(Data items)
....................

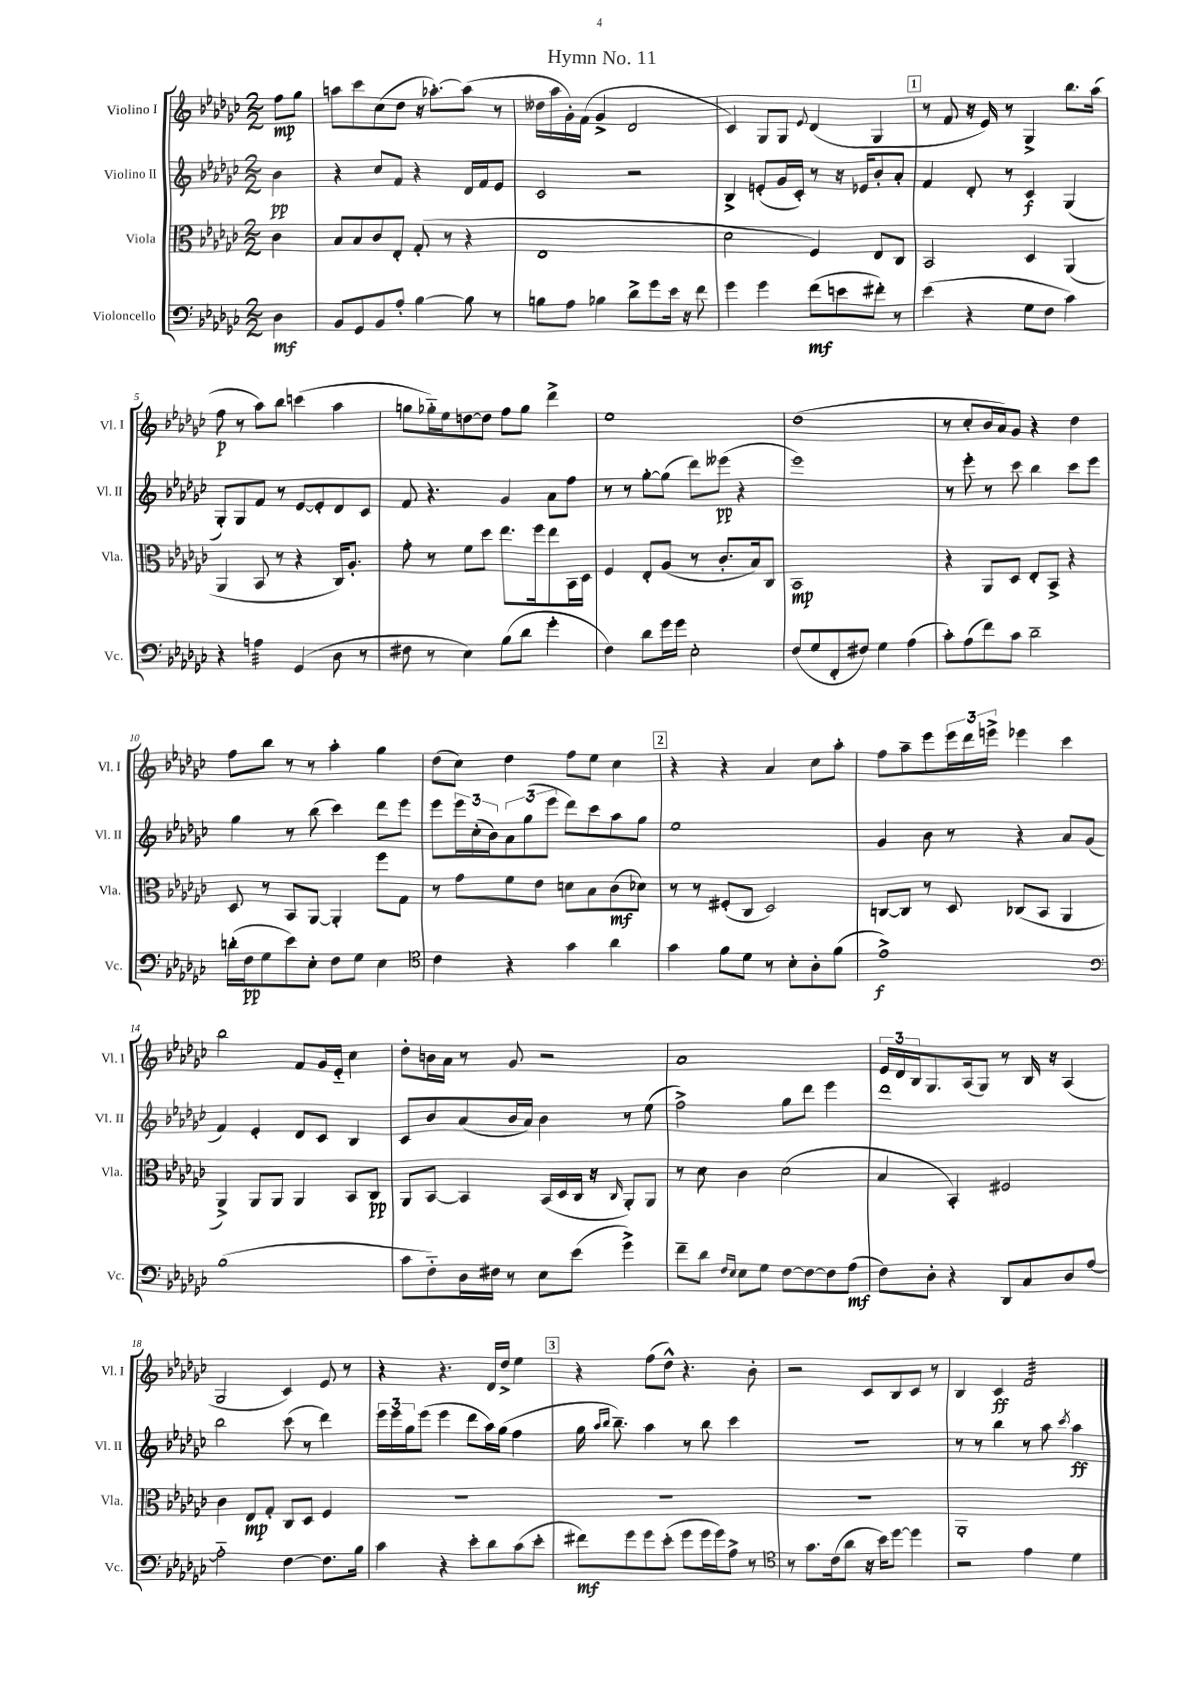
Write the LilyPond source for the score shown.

\header { title = "Hymn No. 11" }
<<
\new StaffGroup <<
\new Staff = "s0" \with { instrumentName = "Violino I" shortInstrumentName = "Vl. I" } {
    \clef treble \key ges \major \numericTimeSignature \time 2/2 \partial 4
    f''8\mp ges''8 |
    a''8 ces'''8 ces''8( des''8 r16 aes''8.~-.) aes''8( r8 |
    deses''16 aes''16 ges'16-.) f'16( ges'4-> des'2 |
    ces'4) ges8 ges8 \appoggiatura { ees'8 } des'4( ges4 |
    \mark \markup { \box "1" } r8 f'8 r16 ees'16) r8 ges4-> bes''8. aes''16( |
    f''8\p r8 aes''8) bes''8 c'''4( aes''4 |
    g''8 ges''16-_) ees''16 d''8~ d''8 f''8 ges''8 des'''4-> |
    ees''1 |
    des''1( |
    r8 ces''8-. bes'16 aes'16) ges'8 r4 des''4 |
    f''8 bes''8 r8 r8 aes''4-. ges''4 |
    des''8( ces''8) des''4 f''8 ees''8 ces''4 |
    \mark \markup { \box "2" } r4 r4 aes'4 ces''8 aes''8-. |
    f''8 aes''8-- ees'''8 \tuplet 3/2 { ees'''16 des'''16 e'''16-> } ees'''4 ces'''4 |
    bes''2 f'8 ges'16 ees'16-_ ces''4 |
    des''8-. b'16 aes'16 r8 ges'8 r2 |
    aes'1 |
    \tuplet 3/2 { ees'16 des'16 bes16 } ges8. aes16( ges8) r8 bes16 r16 aes4( |
    ges2 ces'4) ees'8 r8 |
    r4 r4. des'16 des''16-> ees''4 |
    \mark \markup { \box "3" } r4 f''8( des''8-^) r4. bes'8-. |
    r2 ces'8 bes8 ces'8 r8 |
    bes4 ces'4\ff f'2:32 \bar "|." |
}
\new Staff = "s1" \with { instrumentName = "Violino II" shortInstrumentName = "Vl. II" } {
    \clef treble \key ges \major \numericTimeSignature \time 2/2 \partial 4
    bes'4\pp |
    r4 ces''8 f'8 r4 des'16 f'16 ees'8 |
    ces'2 r2 |
    bes4-> e'8-.( ges'16 ces'16-.) r8 r16 ees'16 bes'8-. aes'8-. |
    \mark \markup { \box "1" } f'4 des'8-. r8 ces'4\f ges4( |
    ges8-.) ges8 f'8 r8 ees'8~ ees'8-. des'8 ces'8 |
    f'8 r4. ges'4 aes'8 f''8 |
    r8 r8 ges''8~-. ges''8( des'''8) eeses'''8\pp( r4 |
    ees'''1) |
    r8 ees'''8-. r8 ces'''8 bes''4 ces'''8 ees'''8 |
    ges''4 r8 bes''8( ces'''4) des'''8 ees'''8 |
    ees'''8 \tuplet 3/2 { ees'''16 ces''16-.( bes'16) } \tuplet 3/2 { aes'8 ges''8( ees'''8 } des'''8) ces'''8 aes''8 ges''8 |
    \mark \markup { \box "2" } ees''1 |
    ges'4 bes'8 r8 r4 aes'8 ges'8( |
    f'4) ees'4-. des'8 ces'8 bes4 |
    ces'8 bes'8 aes'8( bes'16 aes'16) bes'4 r8 ees''8( |
    f''2->) ges''8 des'''8 ees'''4 |
    des'''1 |
    bes''2 ces'''8( r8 des'''4) |
    \tuplet 3/2 { ees'''16 ees'''16 ges''16 } ees'''8( ees'''4 des'''8 aes''16) ges''16( f''4 |
    \mark \markup { \box "3" } ges''16 \grace { aes''16 bes''16 } bes''8.--) aes''4 r8 bes''8 ces'''4 |
    r1 |
    r8 r8 bes''4 r8 aes''8 \acciaccatura { ces'''8 } aes''4\ff \bar "|." |
}
\new Staff = "s2" \with { instrumentName = "Viola" shortInstrumentName = "Vla." } {
    \clef alto \key ges \major \numericTimeSignature \time 2/2 \partial 4
    ces'4 |
    bes8 bes8 ces'8 ees8-. ges8-.( r8 r4 |
    ees1 |
    des'2 f4) ees8 ces8 |
    \mark \markup { \box "1" } bes,2 des4 aes,4( |
    aes,4 bes,8 r8 r4 ces16) aes8.-. |
    ges'8-. r8 f'8 des''8 ees''8. f''16 ees''8 bes,16 des16 |
    f4 ees8-. aes8( r8 ces'8.-. bes16) ces8 |
    bes,1\mp |
    r4 aes,8 des8 ees8-. bes,8-> r4 |
    des8 r8 bes,8 aes,8~ aes,4-. f''8 ges8 |
    r8 ges'8 f'8 ees'8 d'8 bes8 ces'8\mf( des'8) |
    \mark \markup { \box "2" } r8 r8 fis8-.( ces8 des2) |
    c8~ c8 r8 des8 ces8( bes,8 aes,4 |
    aes,4->) aes,8 aes,8 aes,4 bes,8 ces8\pp |
    aes,8 bes,8~ bes,4 bes,16( des16 ces16 r16 \grace { ces16 } aes,8-.) aes,8 |
    r8 des'8 ces'4 des'2( |
    bes4 bes,4-.) fis2 |
    ces'4 ees8\mp ges8-. ces8 des8 f4 |
    R1 |
    \mark \markup { \box "3" } R1 |
    R1 |
    aes,1-. \bar "|." |
}
\new Staff = "s3" \with { instrumentName = "Violoncello" shortInstrumentName = "Vc." } {
    \clef bass \key ges \major \numericTimeSignature \time 2/2 \partial 4
    des4\mf |
    bes,8 ges,8 bes,8 aes8-. bes4~ bes8 r8 |
    b8 aes8 bes4 des'8-> ges'8 ees'16 r16 f'8 |
    ges'4 ges'4 f'8\mf( e'8 fis'8-.) r8 |
    \mark \markup { \box "1" } ees'4( r4 ges8 f8 ces'4) |
    r4 a4:32 ges,4( des8 r8 |
    fis8 r8 ees4) bes8( des'8 ges'4-. |
    f4) des'8 ges'16 ges'16 ees2-. |
    f8( ges8 f,8-. fis8) ges4 aes4( |
    ces'8-.) aes8( f'8) ces'8 des'2-- |
    d'16-.( f16\pp ges8 ees'8) ees8-. f8 ges8 ees4 |
    \clef tenor ces'4 r4 ges'4 aes'4 |
    \mark \markup { \box "2" } ges'4 f'8 des'8 r8 bes8-. aes8-. f'8( |
    ees'1->\f) |
    \clef bass bes1( |
    ces'8 f8-_) des16 fis16 r8 ees8 ees'8( ges'4->) |
    f'8-- des'8 \grace { f16 ees16 } ees8 ges8 f8~ f8~ f8 aes8\mf( |
    f8) des8-. r4 des,8 ces8 des8 aes8~ |
    aes2-_ f4~ f8. bes16 |
    ces'4 r4 ees'8-. des'8 ces'8( ees'8-. |
    \mark \markup { \box "3" } fis'8\mf) ges'8 ges'8 ees'8-.( ges'8 ges'16 ges'16) aes8-> r8 |
    \clef tenor r8 ges'8. ces'16( aes'8 r16 bes'16) des''8~ des''4 |
    r2 ees'4 des'4 \bar "|." |
}
>>
>>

....................

Exercise task - Which lines of the listing above contain the string "major", matching case exactly? Copy each of them.

Solved problem -
    \clef treble \key ges \major \numericTimeSignature \time 2/2 \partial 4
    \clef treble \key ges \major \numericTimeSignature \time 2/2 \partial 4
    \clef alto \key ges \major \numericTimeSignature \time 2/2 \partial 4
    \clef bass \key ges \major \numericTimeSignature \time 2/2 \partial 4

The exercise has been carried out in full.